• Items from a dataset:

○ ○ ○ ○

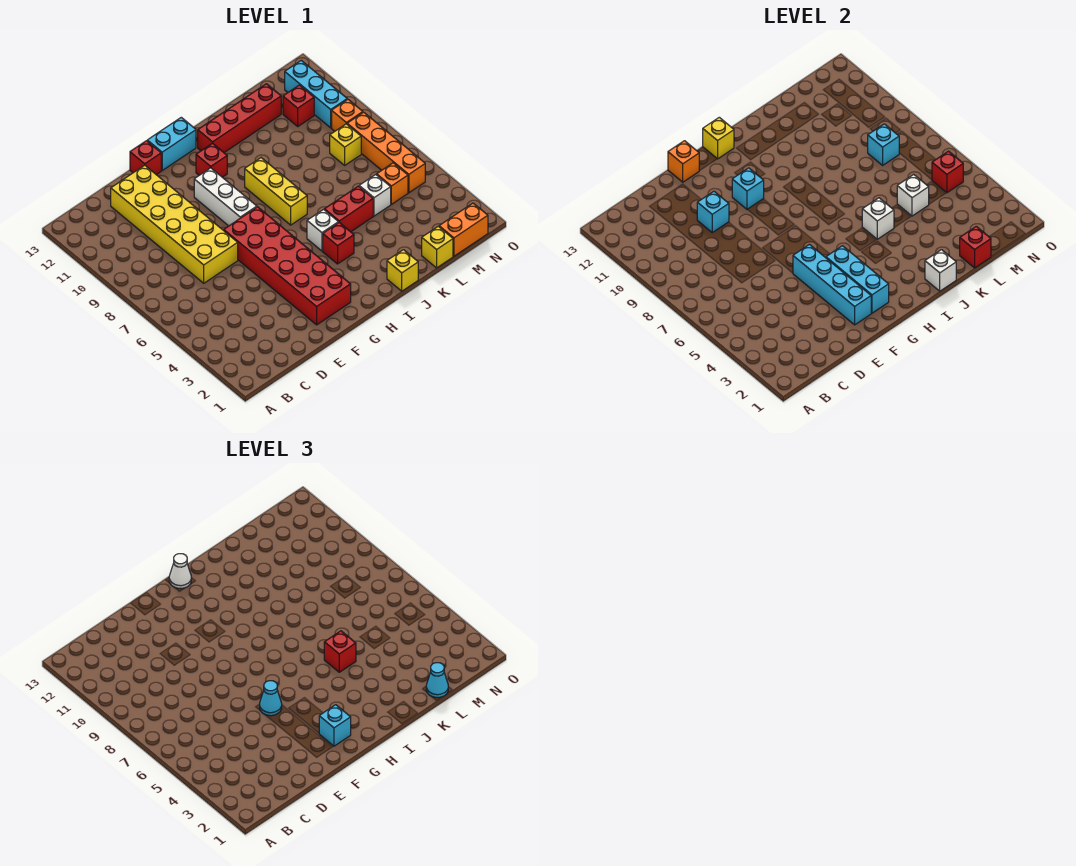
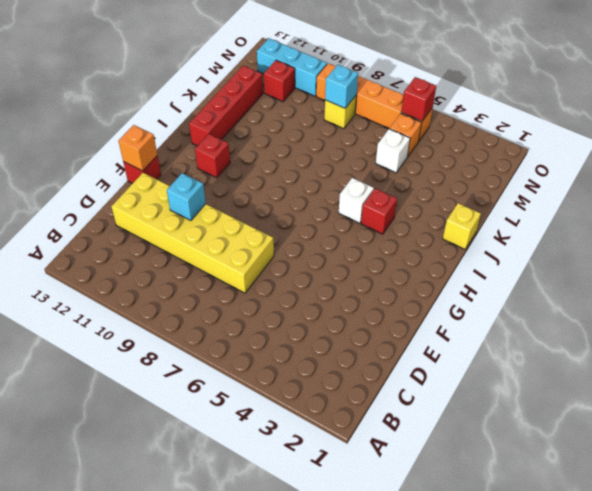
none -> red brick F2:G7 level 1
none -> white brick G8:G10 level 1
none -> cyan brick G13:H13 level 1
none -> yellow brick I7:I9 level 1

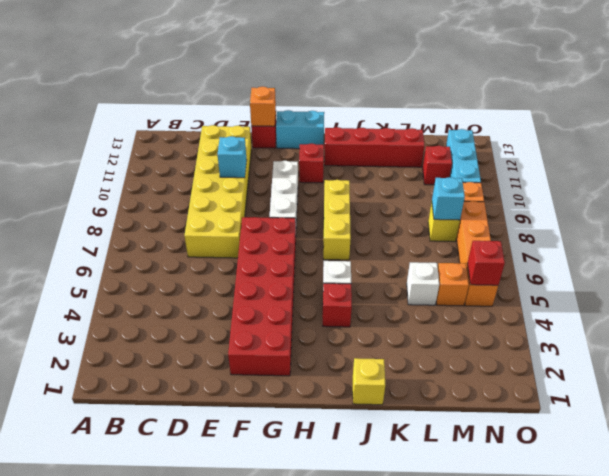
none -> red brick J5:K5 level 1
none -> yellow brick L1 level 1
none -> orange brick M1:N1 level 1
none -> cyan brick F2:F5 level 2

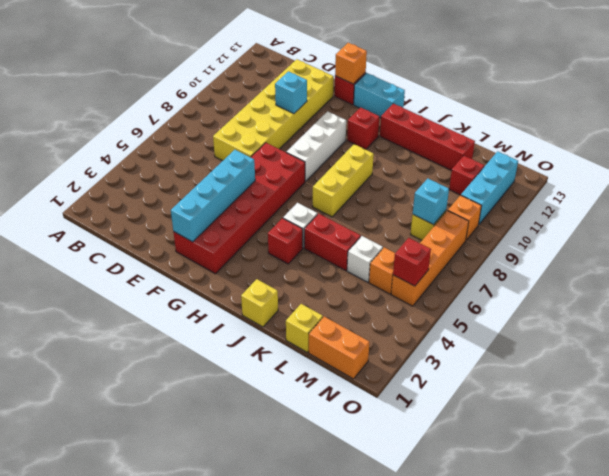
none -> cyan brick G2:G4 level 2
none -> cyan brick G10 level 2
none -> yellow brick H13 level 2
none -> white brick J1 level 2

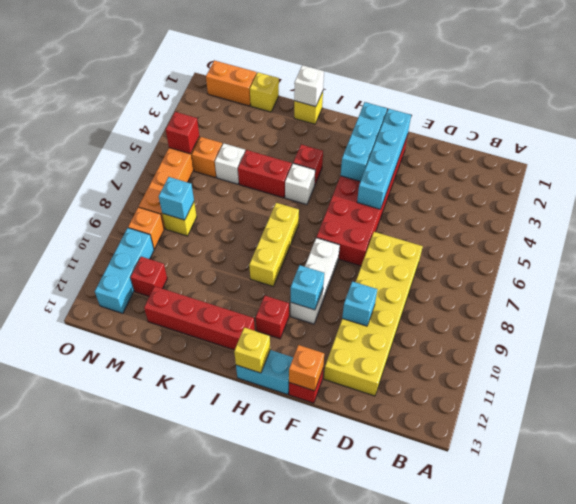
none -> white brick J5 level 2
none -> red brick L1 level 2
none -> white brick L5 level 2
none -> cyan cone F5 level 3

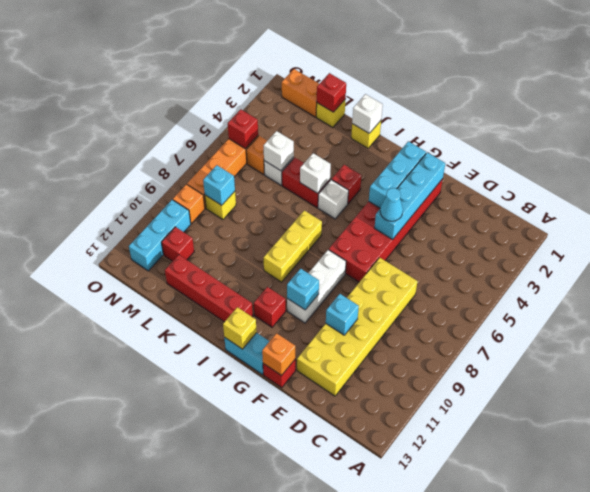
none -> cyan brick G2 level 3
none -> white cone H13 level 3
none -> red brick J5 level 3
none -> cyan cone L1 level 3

○ ○ ○ ○

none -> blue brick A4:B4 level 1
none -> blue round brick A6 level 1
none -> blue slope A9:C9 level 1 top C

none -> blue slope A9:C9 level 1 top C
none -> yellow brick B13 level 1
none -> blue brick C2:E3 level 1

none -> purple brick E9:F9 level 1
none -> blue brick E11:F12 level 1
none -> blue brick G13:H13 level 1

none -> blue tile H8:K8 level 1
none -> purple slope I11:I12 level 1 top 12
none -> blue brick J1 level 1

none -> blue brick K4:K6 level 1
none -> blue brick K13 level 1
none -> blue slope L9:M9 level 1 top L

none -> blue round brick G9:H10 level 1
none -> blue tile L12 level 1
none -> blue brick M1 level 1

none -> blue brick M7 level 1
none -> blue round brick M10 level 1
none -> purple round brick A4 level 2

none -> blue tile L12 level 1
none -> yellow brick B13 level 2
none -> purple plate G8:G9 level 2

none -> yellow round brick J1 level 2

○ ○ ○ ○

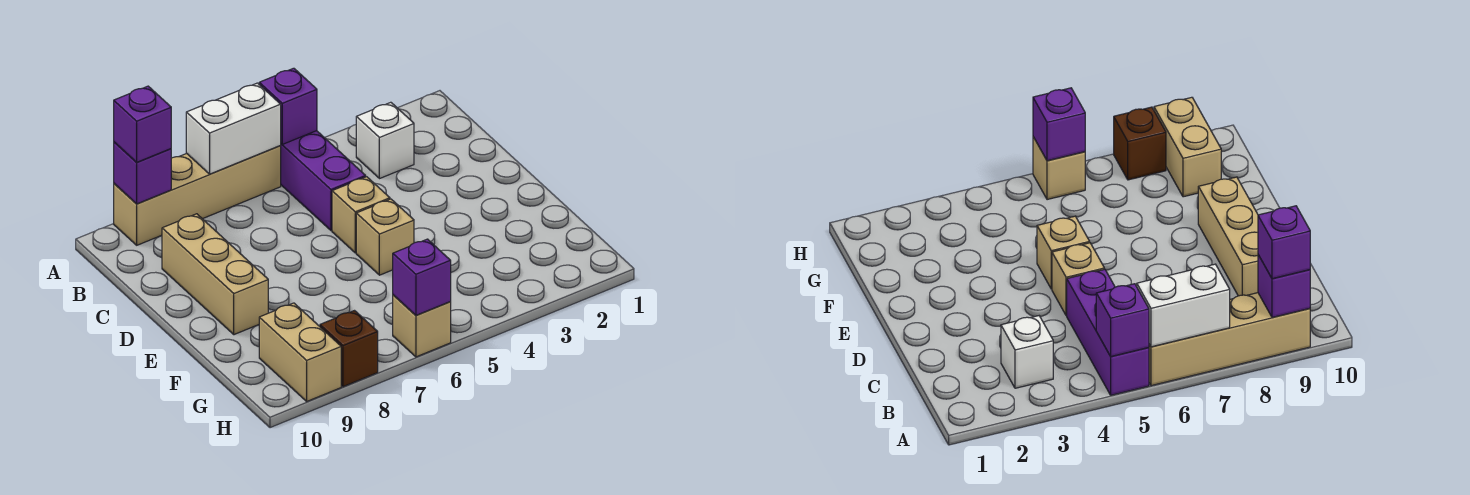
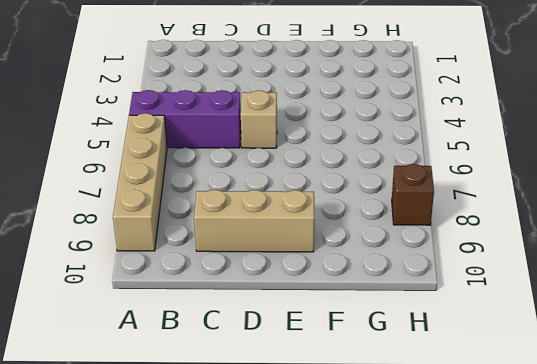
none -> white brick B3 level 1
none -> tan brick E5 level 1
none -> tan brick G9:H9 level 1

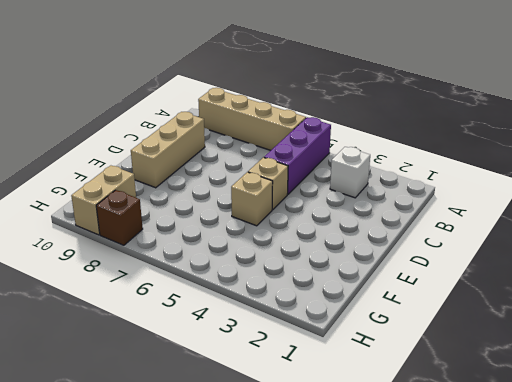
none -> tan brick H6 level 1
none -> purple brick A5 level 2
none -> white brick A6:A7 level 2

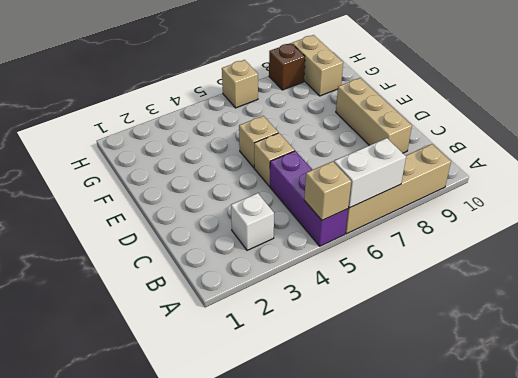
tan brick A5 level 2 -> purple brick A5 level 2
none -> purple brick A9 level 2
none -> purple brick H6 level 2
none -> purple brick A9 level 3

○ ○ ○ ○

Take the records above and return, word for word, only the lines that fall from the line with "none -> red brick J5 level 3" to the line with "none -> cyan cone L1 level 3", both of them included.

none -> red brick J5 level 3
none -> cyan cone L1 level 3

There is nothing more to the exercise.